◆ Task description: Below this line are records; write out exactly the lines from the one containing "camera: 140 degrees right, 0 degrees up" through the one containing "blue marker [230,171,337,216]", with the pictures left out.

◆ Data for the task:
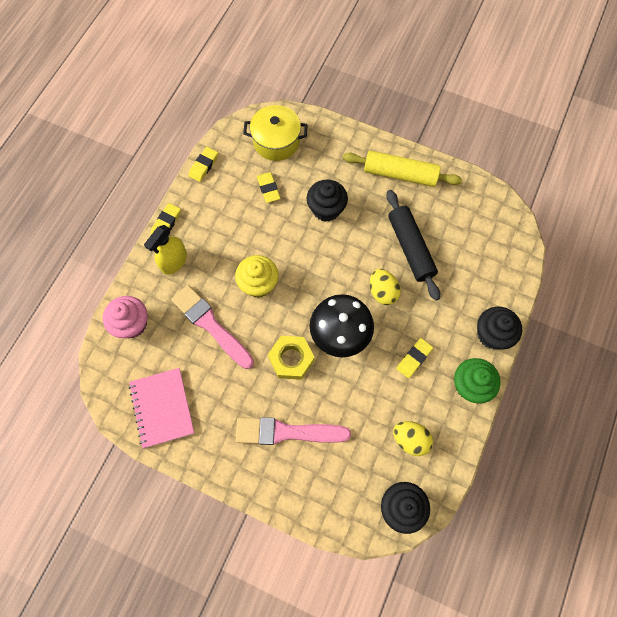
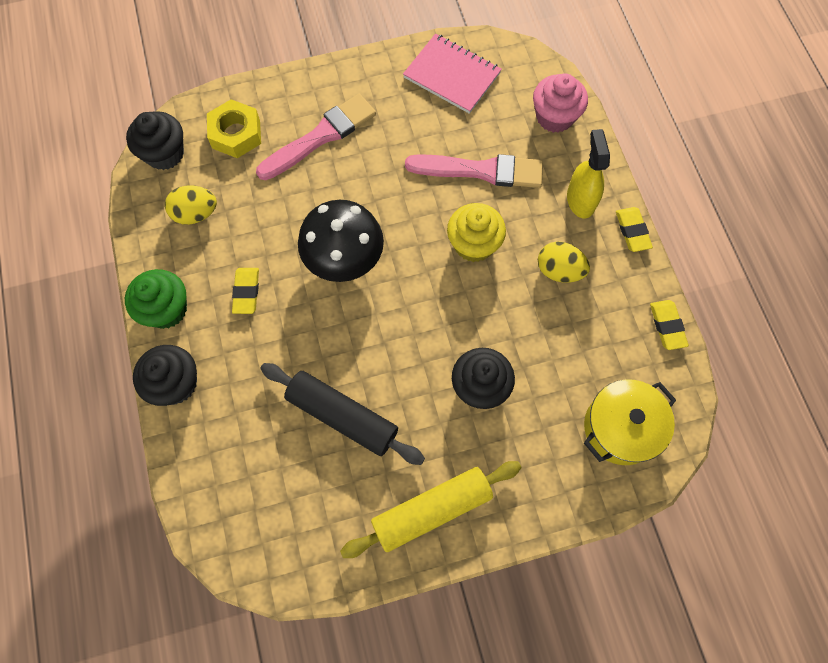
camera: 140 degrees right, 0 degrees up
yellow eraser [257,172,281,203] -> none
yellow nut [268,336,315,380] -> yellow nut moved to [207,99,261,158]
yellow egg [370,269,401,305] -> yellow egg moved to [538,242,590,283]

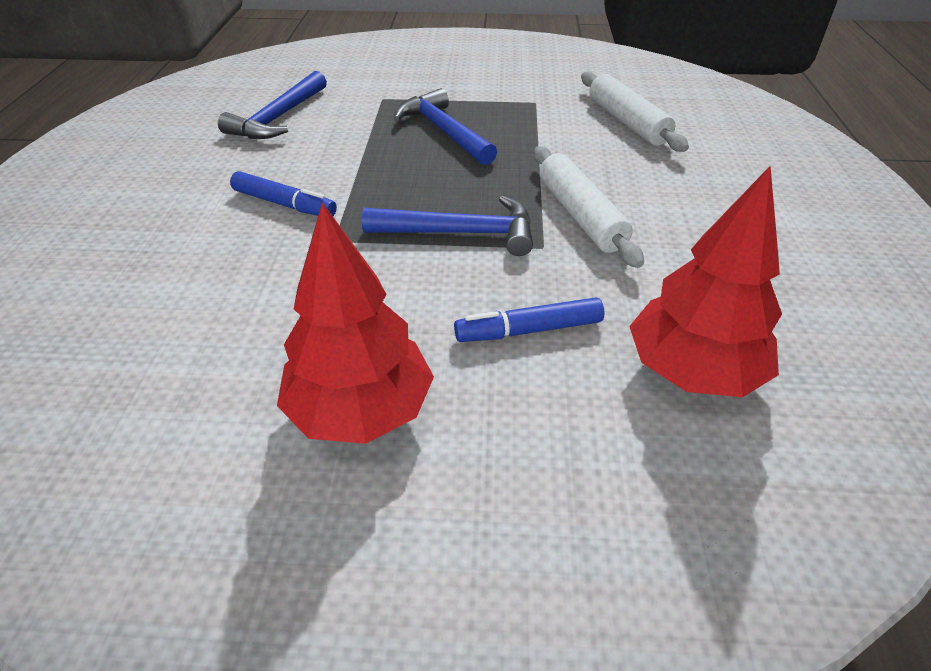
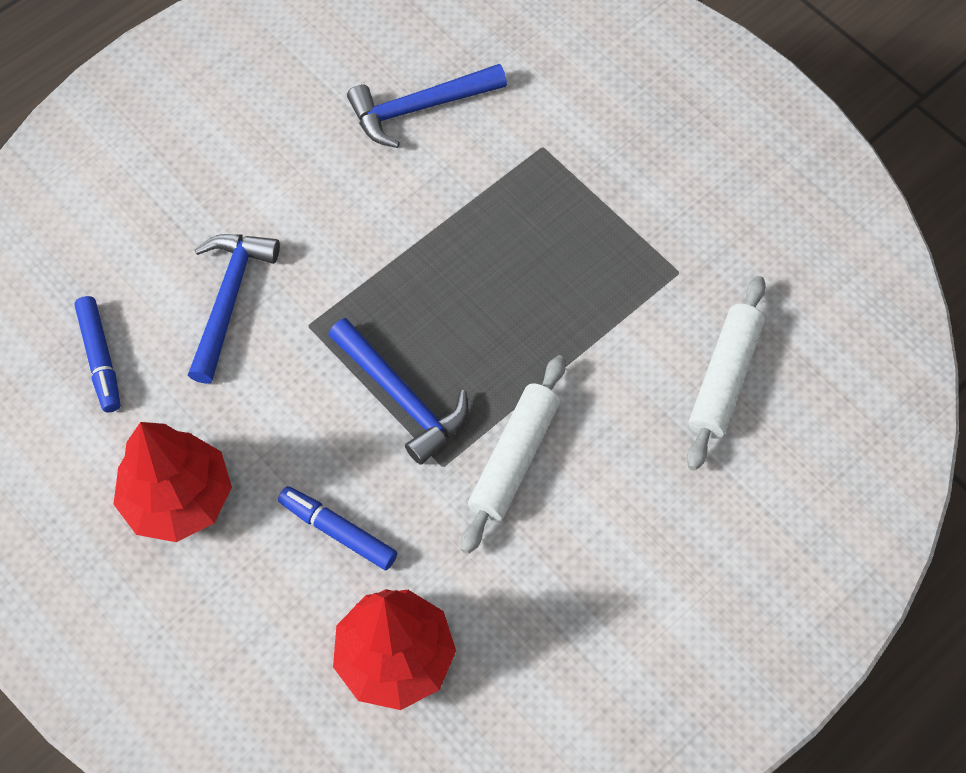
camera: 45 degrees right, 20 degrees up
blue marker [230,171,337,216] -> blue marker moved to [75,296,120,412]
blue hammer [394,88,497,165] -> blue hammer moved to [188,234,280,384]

--

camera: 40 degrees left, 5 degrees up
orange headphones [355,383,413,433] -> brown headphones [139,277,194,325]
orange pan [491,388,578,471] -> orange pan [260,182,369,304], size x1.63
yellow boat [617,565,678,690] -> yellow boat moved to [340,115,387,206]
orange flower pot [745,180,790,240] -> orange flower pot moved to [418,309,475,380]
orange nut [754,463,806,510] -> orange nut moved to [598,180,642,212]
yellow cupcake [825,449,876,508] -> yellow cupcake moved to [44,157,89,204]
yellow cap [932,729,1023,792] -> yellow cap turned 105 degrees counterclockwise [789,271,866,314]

--

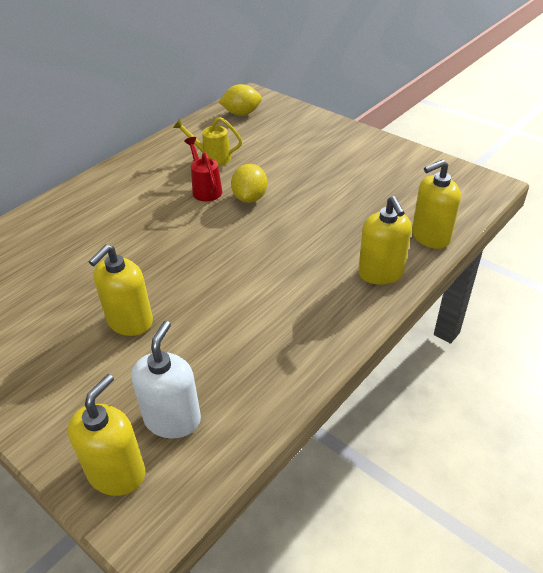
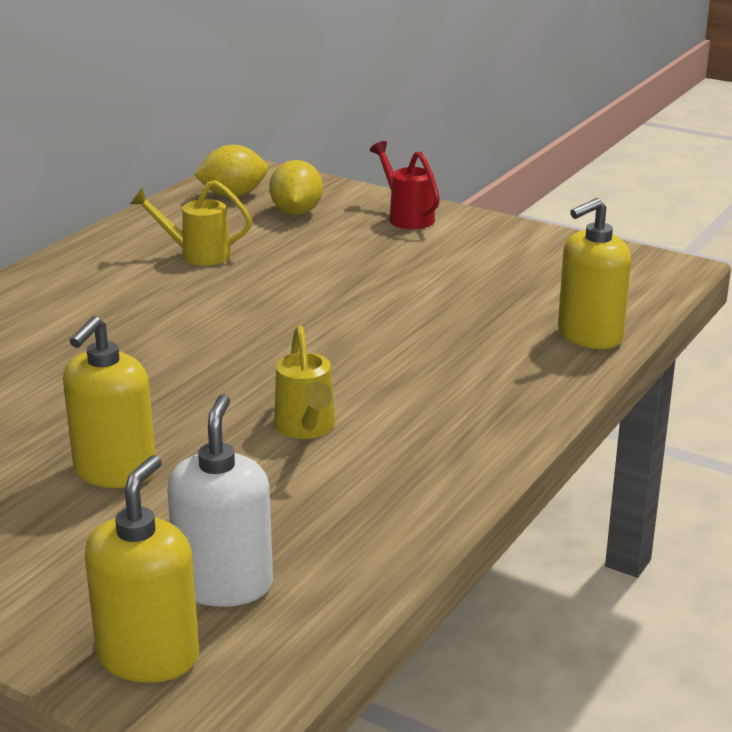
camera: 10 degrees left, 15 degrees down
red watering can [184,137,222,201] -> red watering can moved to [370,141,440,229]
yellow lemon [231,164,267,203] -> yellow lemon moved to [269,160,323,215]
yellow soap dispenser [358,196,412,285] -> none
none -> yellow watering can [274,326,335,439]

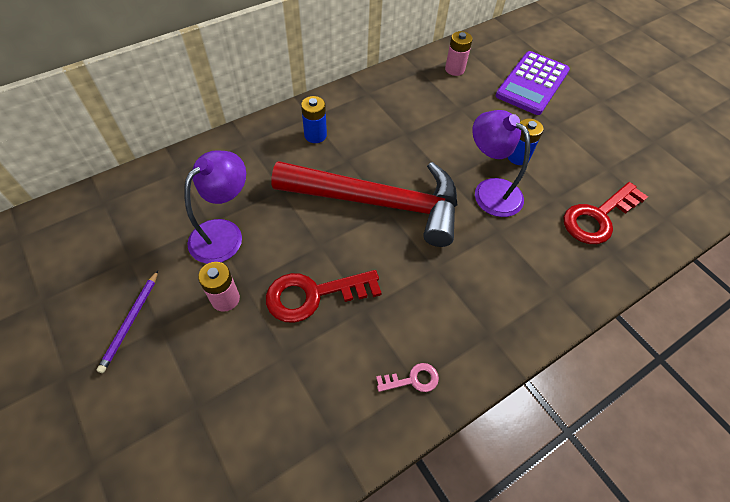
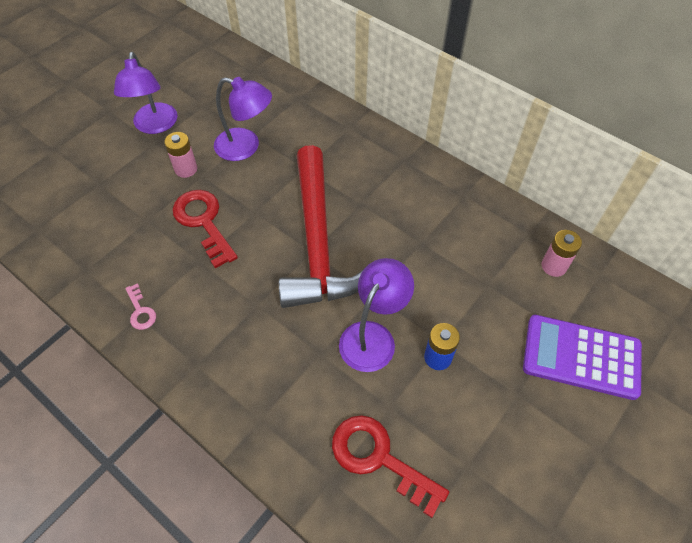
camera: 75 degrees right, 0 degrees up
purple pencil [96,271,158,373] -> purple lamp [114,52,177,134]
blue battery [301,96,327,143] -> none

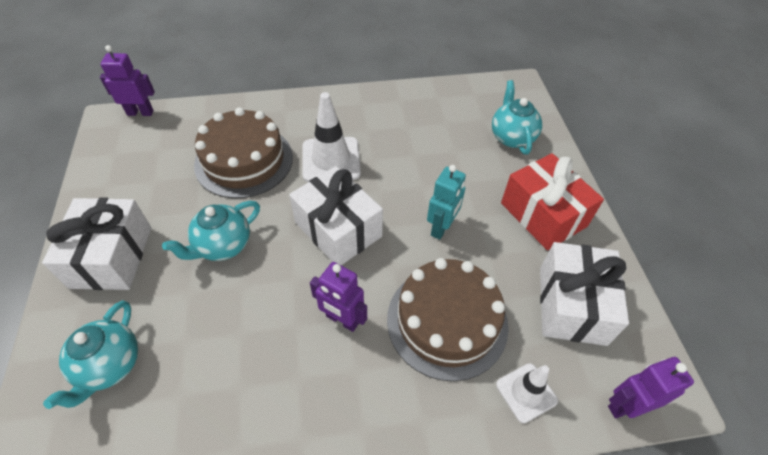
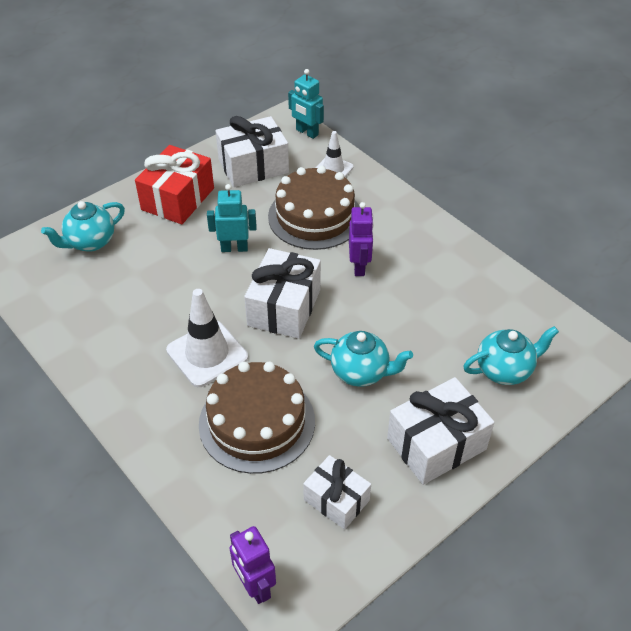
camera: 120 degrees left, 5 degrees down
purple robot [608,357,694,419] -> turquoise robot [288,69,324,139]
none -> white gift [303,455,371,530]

◆ Your response:
camera: 140 degrees right, 0 degrees up
yellow eraser [257,172,281,203] -> none
yellow nut [268,336,315,380] -> yellow nut moved to [207,99,261,158]
yellow egg [370,269,401,305] -> yellow egg moved to [538,242,590,283]

camera: 45 degrees right, 20 degrees up
blue marker [230,171,337,216] -> blue marker moved to [75,296,120,412]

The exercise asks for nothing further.